- _RECORDS FOR PROCESSING_
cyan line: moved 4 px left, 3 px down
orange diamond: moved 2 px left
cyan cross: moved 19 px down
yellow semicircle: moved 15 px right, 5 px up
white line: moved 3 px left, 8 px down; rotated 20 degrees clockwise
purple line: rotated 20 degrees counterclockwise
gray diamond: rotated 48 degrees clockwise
---
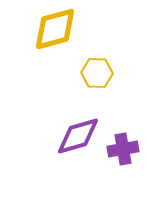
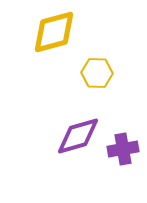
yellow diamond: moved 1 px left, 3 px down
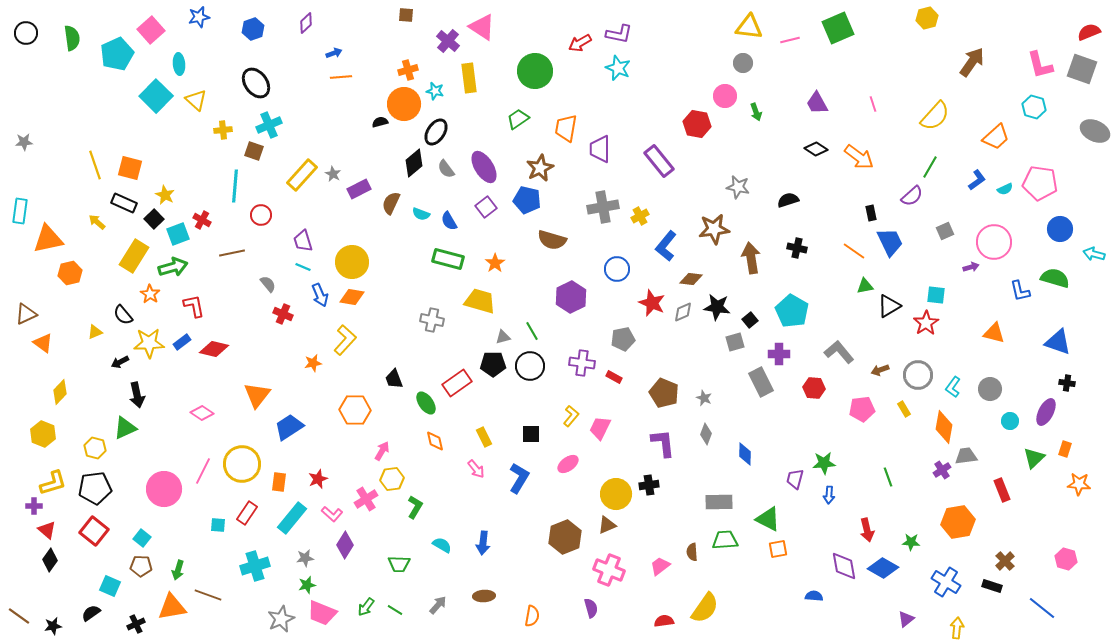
---
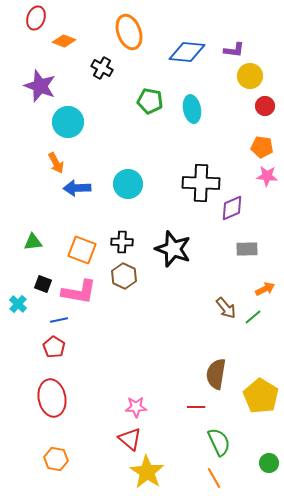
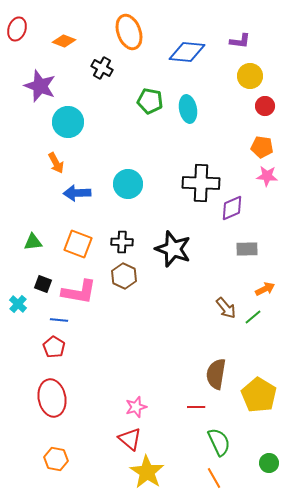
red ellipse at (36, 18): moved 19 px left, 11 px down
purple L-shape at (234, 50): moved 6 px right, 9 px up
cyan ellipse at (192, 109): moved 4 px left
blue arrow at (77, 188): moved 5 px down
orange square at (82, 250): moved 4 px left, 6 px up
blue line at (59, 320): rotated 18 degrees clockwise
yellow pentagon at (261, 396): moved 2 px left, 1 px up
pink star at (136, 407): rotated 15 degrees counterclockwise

- _WORK INSTRUCTION_
Which lines of the records contain the word "ellipse"? Copy each of them.

- _RESULT OF THE EXERCISE_
red ellipse at (36, 18): moved 19 px left, 11 px down
cyan ellipse at (192, 109): moved 4 px left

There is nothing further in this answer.